======== Material for this task

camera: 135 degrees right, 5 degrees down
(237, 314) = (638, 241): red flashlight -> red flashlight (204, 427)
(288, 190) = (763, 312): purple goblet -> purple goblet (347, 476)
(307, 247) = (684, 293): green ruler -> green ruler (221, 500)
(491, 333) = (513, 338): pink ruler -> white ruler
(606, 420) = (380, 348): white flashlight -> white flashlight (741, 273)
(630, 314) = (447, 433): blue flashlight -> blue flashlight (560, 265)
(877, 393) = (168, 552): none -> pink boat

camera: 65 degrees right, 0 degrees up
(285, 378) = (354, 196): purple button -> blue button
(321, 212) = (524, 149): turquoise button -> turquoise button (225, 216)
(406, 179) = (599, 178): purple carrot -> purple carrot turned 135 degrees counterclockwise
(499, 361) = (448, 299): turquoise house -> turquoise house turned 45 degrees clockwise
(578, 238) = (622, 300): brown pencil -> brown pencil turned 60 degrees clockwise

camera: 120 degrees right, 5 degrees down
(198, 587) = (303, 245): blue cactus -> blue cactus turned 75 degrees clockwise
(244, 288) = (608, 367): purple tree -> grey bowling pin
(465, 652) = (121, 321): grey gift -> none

================
======== Material for this task

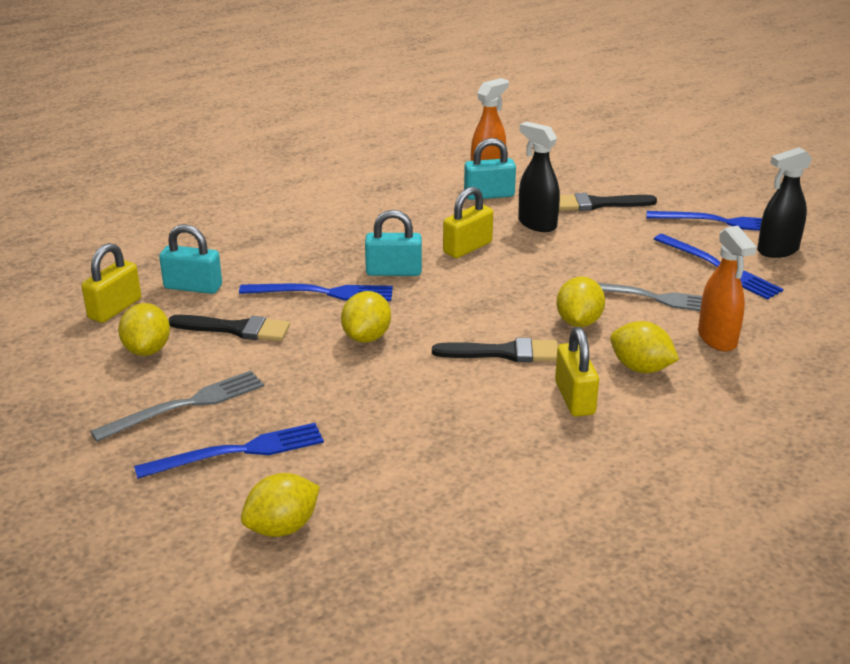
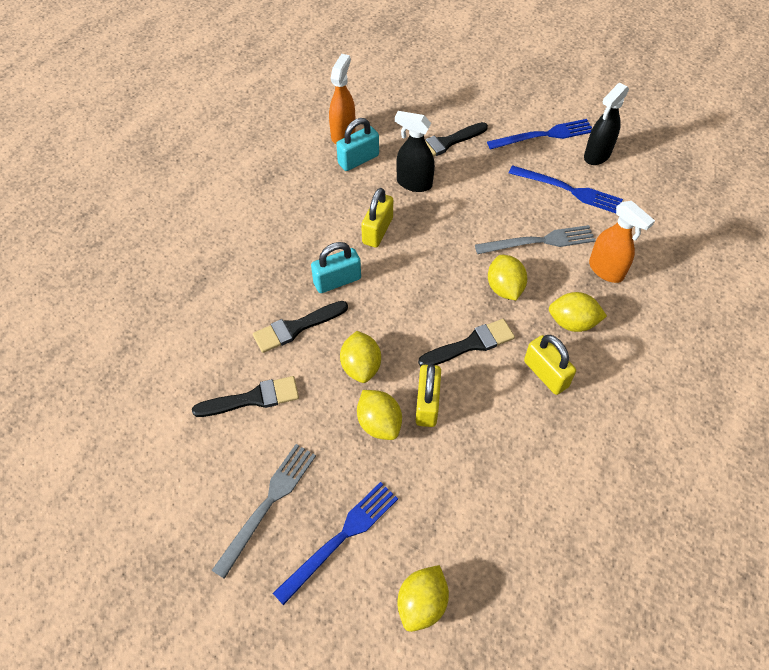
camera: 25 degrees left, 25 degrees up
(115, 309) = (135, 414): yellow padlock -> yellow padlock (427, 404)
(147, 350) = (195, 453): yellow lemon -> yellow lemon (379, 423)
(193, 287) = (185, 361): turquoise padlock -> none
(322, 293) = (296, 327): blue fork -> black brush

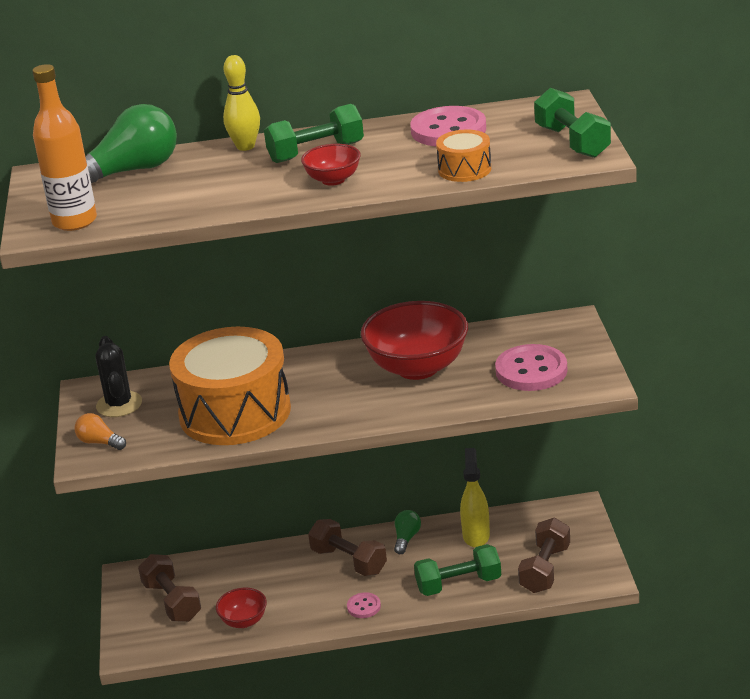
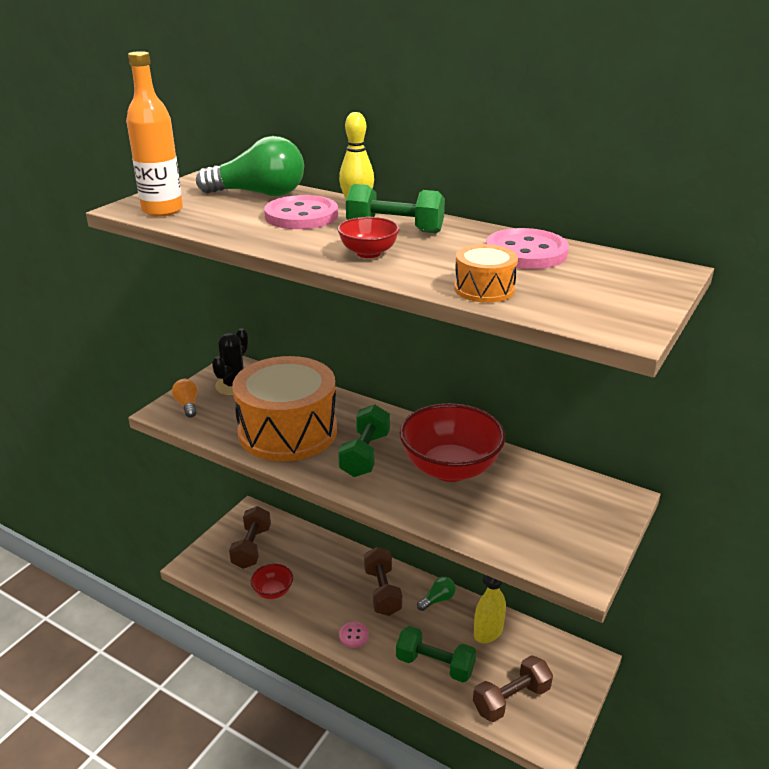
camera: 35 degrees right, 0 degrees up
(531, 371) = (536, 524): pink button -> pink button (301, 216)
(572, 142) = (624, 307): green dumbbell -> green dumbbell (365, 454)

================

* _Aim of the exercise_:
Copy out the lines above from the line containing "camera: 25 degrees left, 25 degrees up" through the line containing "(572, 142) = (624, 307): green", exactly, and keep the pictures out.

* _Problem solution_:
camera: 25 degrees left, 25 degrees up
(115, 309) = (135, 414): yellow padlock -> yellow padlock (427, 404)
(147, 350) = (195, 453): yellow lemon -> yellow lemon (379, 423)
(193, 287) = (185, 361): turquoise padlock -> none
(322, 293) = (296, 327): blue fork -> black brush

camera: 35 degrees right, 0 degrees up
(531, 371) = (536, 524): pink button -> pink button (301, 216)
(572, 142) = (624, 307): green dumbbell -> green dumbbell (365, 454)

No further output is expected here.